### WORK INSTRUCTIONS
Could you please retype all of the entries exactly as they appear?

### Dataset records
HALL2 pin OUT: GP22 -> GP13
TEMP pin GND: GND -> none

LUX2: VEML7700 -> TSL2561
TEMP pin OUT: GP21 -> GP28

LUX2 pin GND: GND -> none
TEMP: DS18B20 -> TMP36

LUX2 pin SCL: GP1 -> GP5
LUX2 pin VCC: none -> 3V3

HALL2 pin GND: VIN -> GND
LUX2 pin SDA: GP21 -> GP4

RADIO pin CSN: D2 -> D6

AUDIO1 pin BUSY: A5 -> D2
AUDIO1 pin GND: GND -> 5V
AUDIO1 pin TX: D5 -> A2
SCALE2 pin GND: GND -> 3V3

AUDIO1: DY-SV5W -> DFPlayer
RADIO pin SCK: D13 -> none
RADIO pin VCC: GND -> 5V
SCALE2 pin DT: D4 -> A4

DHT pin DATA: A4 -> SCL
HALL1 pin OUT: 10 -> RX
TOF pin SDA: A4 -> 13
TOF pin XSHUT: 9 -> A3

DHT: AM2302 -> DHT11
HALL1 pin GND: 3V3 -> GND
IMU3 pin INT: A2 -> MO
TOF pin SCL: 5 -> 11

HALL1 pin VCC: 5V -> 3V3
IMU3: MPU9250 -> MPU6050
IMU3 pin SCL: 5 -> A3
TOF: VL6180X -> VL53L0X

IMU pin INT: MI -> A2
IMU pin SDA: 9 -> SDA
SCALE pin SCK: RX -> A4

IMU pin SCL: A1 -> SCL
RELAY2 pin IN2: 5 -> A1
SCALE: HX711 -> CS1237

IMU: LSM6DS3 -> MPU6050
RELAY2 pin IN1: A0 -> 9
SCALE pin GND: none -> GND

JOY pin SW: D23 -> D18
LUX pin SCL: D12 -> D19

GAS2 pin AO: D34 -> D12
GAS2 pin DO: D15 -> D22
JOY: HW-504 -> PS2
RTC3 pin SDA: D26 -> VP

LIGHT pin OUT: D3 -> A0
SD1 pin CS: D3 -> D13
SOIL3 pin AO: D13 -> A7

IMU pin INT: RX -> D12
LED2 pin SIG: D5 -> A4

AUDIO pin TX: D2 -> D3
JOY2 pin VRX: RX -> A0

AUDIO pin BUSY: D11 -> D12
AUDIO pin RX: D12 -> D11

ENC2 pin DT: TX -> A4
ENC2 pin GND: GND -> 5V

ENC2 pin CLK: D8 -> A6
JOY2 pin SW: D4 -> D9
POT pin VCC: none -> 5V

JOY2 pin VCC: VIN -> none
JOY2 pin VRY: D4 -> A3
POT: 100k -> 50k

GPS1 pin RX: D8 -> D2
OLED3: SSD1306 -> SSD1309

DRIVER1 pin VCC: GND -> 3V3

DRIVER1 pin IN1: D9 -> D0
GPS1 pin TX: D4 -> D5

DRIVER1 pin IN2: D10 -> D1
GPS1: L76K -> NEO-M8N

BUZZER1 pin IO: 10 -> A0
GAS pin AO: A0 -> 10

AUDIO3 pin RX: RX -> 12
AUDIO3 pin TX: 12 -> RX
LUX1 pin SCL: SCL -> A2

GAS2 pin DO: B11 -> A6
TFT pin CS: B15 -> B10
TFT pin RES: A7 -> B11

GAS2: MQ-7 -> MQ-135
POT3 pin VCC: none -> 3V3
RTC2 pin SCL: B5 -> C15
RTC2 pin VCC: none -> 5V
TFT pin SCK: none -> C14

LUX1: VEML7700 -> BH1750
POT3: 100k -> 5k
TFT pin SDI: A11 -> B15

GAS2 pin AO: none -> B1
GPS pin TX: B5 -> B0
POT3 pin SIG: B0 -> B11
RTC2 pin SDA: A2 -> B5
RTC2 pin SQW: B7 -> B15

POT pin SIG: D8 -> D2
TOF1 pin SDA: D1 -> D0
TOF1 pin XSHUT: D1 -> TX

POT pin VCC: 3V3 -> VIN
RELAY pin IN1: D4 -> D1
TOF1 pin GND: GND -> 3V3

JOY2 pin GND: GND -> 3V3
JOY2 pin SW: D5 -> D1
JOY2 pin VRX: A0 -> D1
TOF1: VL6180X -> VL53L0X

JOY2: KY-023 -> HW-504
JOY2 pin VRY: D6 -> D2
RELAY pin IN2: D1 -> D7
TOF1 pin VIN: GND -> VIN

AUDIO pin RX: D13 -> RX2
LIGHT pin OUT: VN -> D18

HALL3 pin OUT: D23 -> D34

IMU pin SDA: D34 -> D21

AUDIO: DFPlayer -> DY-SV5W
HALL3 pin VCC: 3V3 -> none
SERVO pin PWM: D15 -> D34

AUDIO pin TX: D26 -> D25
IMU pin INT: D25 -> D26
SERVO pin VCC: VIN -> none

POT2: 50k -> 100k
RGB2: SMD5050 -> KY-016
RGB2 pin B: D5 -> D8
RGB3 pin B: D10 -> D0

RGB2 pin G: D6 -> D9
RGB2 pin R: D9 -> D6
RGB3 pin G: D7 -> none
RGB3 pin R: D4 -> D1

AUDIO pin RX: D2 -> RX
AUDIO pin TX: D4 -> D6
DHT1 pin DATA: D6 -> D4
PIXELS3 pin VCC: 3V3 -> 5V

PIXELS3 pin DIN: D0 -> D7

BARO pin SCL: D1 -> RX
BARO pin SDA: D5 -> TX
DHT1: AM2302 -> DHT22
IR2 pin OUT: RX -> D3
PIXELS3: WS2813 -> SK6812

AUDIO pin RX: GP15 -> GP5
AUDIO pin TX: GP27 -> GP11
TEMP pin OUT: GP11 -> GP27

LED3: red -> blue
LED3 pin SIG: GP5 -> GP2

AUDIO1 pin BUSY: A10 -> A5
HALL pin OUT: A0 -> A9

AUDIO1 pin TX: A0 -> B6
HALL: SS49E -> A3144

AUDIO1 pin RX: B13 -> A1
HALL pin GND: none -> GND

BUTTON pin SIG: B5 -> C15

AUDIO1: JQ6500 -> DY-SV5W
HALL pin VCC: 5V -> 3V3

### SOLUTION TO THIS EXERCISE
HALL2 pin OUT: GP22 -> GP13
TEMP pin GND: GND -> none

LUX2: VEML7700 -> TSL2561
TEMP pin OUT: GP21 -> GP28

LUX2 pin GND: GND -> none
TEMP: DS18B20 -> TMP36

LUX2 pin SCL: GP1 -> GP5
LUX2 pin VCC: none -> 3V3

HALL2 pin GND: VIN -> GND
LUX2 pin SDA: GP21 -> GP4

RADIO pin CSN: D2 -> D6

AUDIO1 pin BUSY: A5 -> D2
AUDIO1 pin GND: GND -> 5V
AUDIO1 pin TX: D5 -> A2
SCALE2 pin GND: GND -> 3V3

AUDIO1: DY-SV5W -> DFPlayer
RADIO pin SCK: D13 -> none
RADIO pin VCC: GND -> 5V
SCALE2 pin DT: D4 -> A4

DHT pin DATA: A4 -> SCL
HALL1 pin OUT: 10 -> RX
TOF pin SDA: A4 -> 13
TOF pin XSHUT: 9 -> A3

DHT: AM2302 -> DHT11
HALL1 pin GND: 3V3 -> GND
IMU3 pin INT: A2 -> MO
TOF pin SCL: 5 -> 11

HALL1 pin VCC: 5V -> 3V3
IMU3: MPU9250 -> MPU6050
IMU3 pin SCL: 5 -> A3
TOF: VL6180X -> VL53L0X

IMU pin INT: MI -> A2
IMU pin SDA: 9 -> SDA
SCALE pin SCK: RX -> A4

IMU pin SCL: A1 -> SCL
RELAY2 pin IN2: 5 -> A1
SCALE: HX711 -> CS1237

IMU: LSM6DS3 -> MPU6050
RELAY2 pin IN1: A0 -> 9
SCALE pin GND: none -> GND

JOY pin SW: D23 -> D18
LUX pin SCL: D12 -> D19

GAS2 pin AO: D34 -> D12
GAS2 pin DO: D15 -> D22
JOY: HW-504 -> PS2
RTC3 pin SDA: D26 -> VP

LIGHT pin OUT: D3 -> A0
SD1 pin CS: D3 -> D13
SOIL3 pin AO: D13 -> A7

IMU pin INT: RX -> D12
LED2 pin SIG: D5 -> A4

AUDIO pin TX: D2 -> D3
JOY2 pin VRX: RX -> A0

AUDIO pin BUSY: D11 -> D12
AUDIO pin RX: D12 -> D11

ENC2 pin DT: TX -> A4
ENC2 pin GND: GND -> 5V

ENC2 pin CLK: D8 -> A6
JOY2 pin SW: D4 -> D9
POT pin VCC: none -> 5V

JOY2 pin VCC: VIN -> none
JOY2 pin VRY: D4 -> A3
POT: 100k -> 50k

GPS1 pin RX: D8 -> D2
OLED3: SSD1306 -> SSD1309

DRIVER1 pin VCC: GND -> 3V3

DRIVER1 pin IN1: D9 -> D0
GPS1 pin TX: D4 -> D5

DRIVER1 pin IN2: D10 -> D1
GPS1: L76K -> NEO-M8N

BUZZER1 pin IO: 10 -> A0
GAS pin AO: A0 -> 10

AUDIO3 pin RX: RX -> 12
AUDIO3 pin TX: 12 -> RX
LUX1 pin SCL: SCL -> A2

GAS2 pin DO: B11 -> A6
TFT pin CS: B15 -> B10
TFT pin RES: A7 -> B11

GAS2: MQ-7 -> MQ-135
POT3 pin VCC: none -> 3V3
RTC2 pin SCL: B5 -> C15
RTC2 pin VCC: none -> 5V
TFT pin SCK: none -> C14

LUX1: VEML7700 -> BH1750
POT3: 100k -> 5k
TFT pin SDI: A11 -> B15

GAS2 pin AO: none -> B1
GPS pin TX: B5 -> B0
POT3 pin SIG: B0 -> B11
RTC2 pin SDA: A2 -> B5
RTC2 pin SQW: B7 -> B15

POT pin SIG: D8 -> D2
TOF1 pin SDA: D1 -> D0
TOF1 pin XSHUT: D1 -> TX

POT pin VCC: 3V3 -> VIN
RELAY pin IN1: D4 -> D1
TOF1 pin GND: GND -> 3V3

JOY2 pin GND: GND -> 3V3
JOY2 pin SW: D5 -> D1
JOY2 pin VRX: A0 -> D1
TOF1: VL6180X -> VL53L0X

JOY2: KY-023 -> HW-504
JOY2 pin VRY: D6 -> D2
RELAY pin IN2: D1 -> D7
TOF1 pin VIN: GND -> VIN

AUDIO pin RX: D13 -> RX2
LIGHT pin OUT: VN -> D18

HALL3 pin OUT: D23 -> D34

IMU pin SDA: D34 -> D21

AUDIO: DFPlayer -> DY-SV5W
HALL3 pin VCC: 3V3 -> none
SERVO pin PWM: D15 -> D34

AUDIO pin TX: D26 -> D25
IMU pin INT: D25 -> D26
SERVO pin VCC: VIN -> none

POT2: 50k -> 100k
RGB2: SMD5050 -> KY-016
RGB2 pin B: D5 -> D8
RGB3 pin B: D10 -> D0

RGB2 pin G: D6 -> D9
RGB2 pin R: D9 -> D6
RGB3 pin G: D7 -> none
RGB3 pin R: D4 -> D1

AUDIO pin RX: D2 -> RX
AUDIO pin TX: D4 -> D6
DHT1 pin DATA: D6 -> D4
PIXELS3 pin VCC: 3V3 -> 5V

PIXELS3 pin DIN: D0 -> D7

BARO pin SCL: D1 -> RX
BARO pin SDA: D5 -> TX
DHT1: AM2302 -> DHT22
IR2 pin OUT: RX -> D3
PIXELS3: WS2813 -> SK6812

AUDIO pin RX: GP15 -> GP5
AUDIO pin TX: GP27 -> GP11
TEMP pin OUT: GP11 -> GP27

LED3: red -> blue
LED3 pin SIG: GP5 -> GP2

AUDIO1 pin BUSY: A10 -> A5
HALL pin OUT: A0 -> A9

AUDIO1 pin TX: A0 -> B6
HALL: SS49E -> A3144

AUDIO1 pin RX: B13 -> A1
HALL pin GND: none -> GND

BUTTON pin SIG: B5 -> C15

AUDIO1: JQ6500 -> DY-SV5W
HALL pin VCC: 5V -> 3V3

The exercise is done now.